TASK BRIEF —
Copy the data below word for word, keeping every line, blank line and punctuation mark unchanged.

Start of DATA EXCERPTS

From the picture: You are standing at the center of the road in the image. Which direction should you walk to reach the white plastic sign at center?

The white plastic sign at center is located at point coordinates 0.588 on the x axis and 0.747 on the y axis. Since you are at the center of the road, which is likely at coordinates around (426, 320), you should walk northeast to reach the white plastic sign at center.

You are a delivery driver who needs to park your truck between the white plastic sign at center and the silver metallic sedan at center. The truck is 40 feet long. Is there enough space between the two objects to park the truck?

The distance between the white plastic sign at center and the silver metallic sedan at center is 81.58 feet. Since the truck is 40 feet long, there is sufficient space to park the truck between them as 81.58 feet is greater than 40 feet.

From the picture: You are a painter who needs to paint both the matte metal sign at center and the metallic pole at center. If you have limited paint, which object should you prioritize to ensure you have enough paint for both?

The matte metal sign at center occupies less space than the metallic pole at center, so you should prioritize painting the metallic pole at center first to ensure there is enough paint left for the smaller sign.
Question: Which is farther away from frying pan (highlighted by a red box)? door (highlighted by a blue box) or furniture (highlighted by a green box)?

End of DATA EXCERPTS

EXERCISE RESULT —
From the picture: You are standing at the center of the road in the image. Which direction should you walk to reach the white plastic sign at center?

The white plastic sign at center is located at point coordinates 0.588 on the x axis and 0.747 on the y axis. Since you are at the center of the road, which is likely at coordinates around (426, 320), you should walk northeast to reach the white plastic sign at center.

You are a delivery driver who needs to park your truck between the white plastic sign at center and the silver metallic sedan at center. The truck is 40 feet long. Is there enough space between the two objects to park the truck?

The distance between the white plastic sign at center and the silver metallic sedan at center is 81.58 feet. Since the truck is 40 feet long, there is sufficient space to park the truck between them as 81.58 feet is greater than 40 feet.

From the picture: You are a painter who needs to paint both the matte metal sign at center and the metallic pole at center. If you have limited paint, which object should you prioritize to ensure you have enough paint for both?

The matte metal sign at center occupies less space than the metallic pole at center, so you should prioritize painting the metallic pole at center first to ensure there is enough paint left for the smaller sign.
Question: Which is farther away from frying pan (highlighted by a red box)? door (highlighted by a blue box) or furniture (highlighted by a green box)?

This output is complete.